**What needs to be done**
Can you give these rows again with "top-left" replaced by "upper-left", change nothing else, and leave the pictures out?

· · · · ·

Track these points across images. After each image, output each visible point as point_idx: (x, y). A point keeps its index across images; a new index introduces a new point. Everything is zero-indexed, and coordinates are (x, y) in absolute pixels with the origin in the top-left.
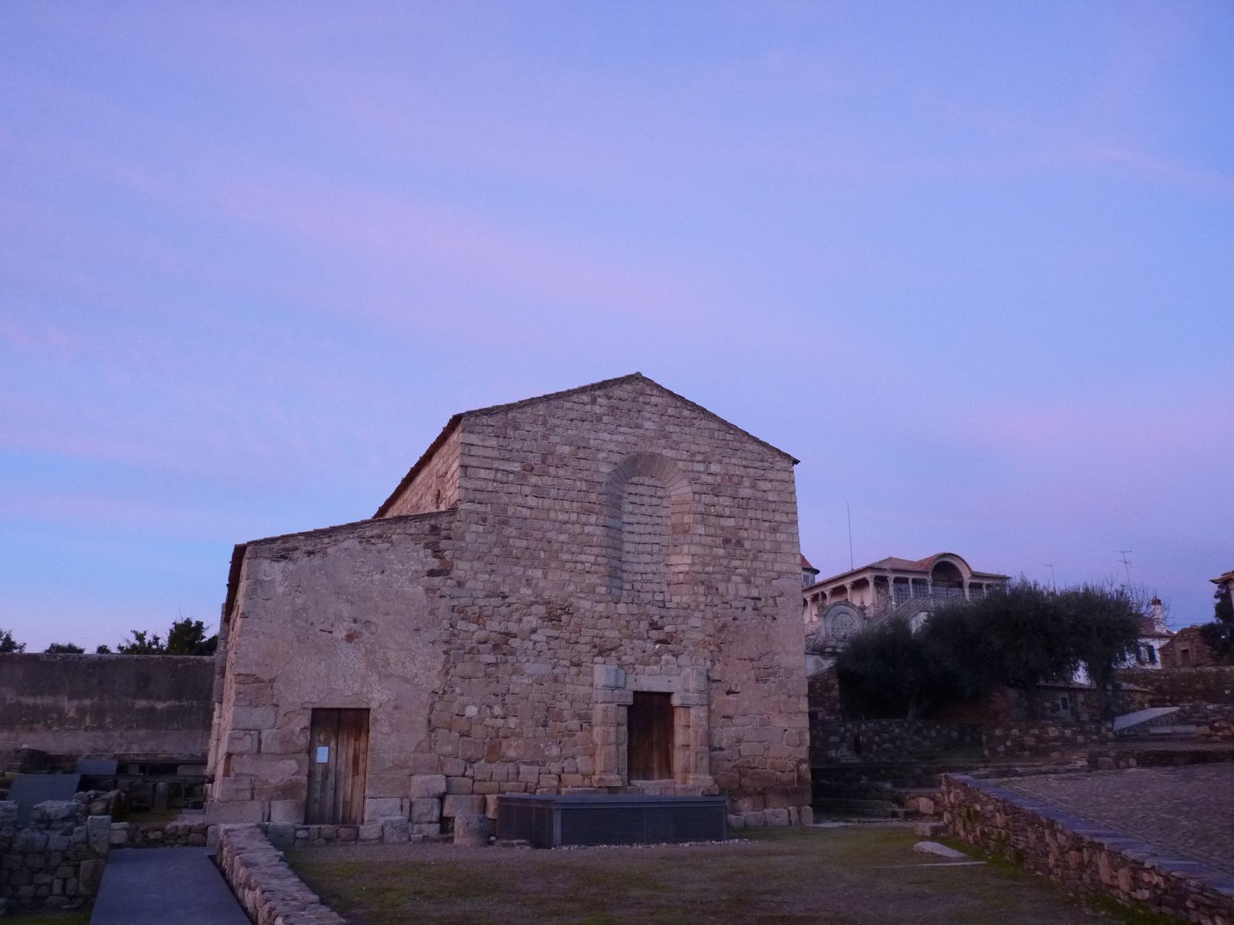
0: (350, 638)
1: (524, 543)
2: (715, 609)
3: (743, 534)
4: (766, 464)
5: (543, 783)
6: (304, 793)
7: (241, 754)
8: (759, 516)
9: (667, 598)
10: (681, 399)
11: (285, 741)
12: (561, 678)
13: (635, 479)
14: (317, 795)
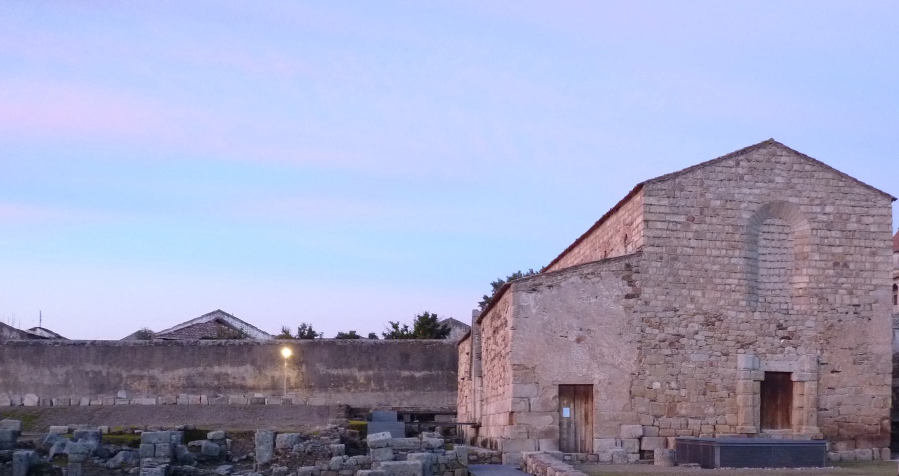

· · · · ·

**Full answer**
Track these points across images. After each image, output each visible point as point_idx: (x, y). A point keeps its index across images; a new index introduces a new point. Everything is zero-indexed, and coordinates are (x, y) in absolute pixels with the origin in the upper-left.
0: (350, 638)
1: (524, 543)
2: (715, 609)
3: (743, 534)
4: (766, 464)
5: (543, 783)
6: (304, 793)
7: (241, 754)
8: (759, 516)
9: (667, 598)
10: (681, 399)
11: (285, 741)
12: (561, 678)
13: (635, 479)
14: (317, 795)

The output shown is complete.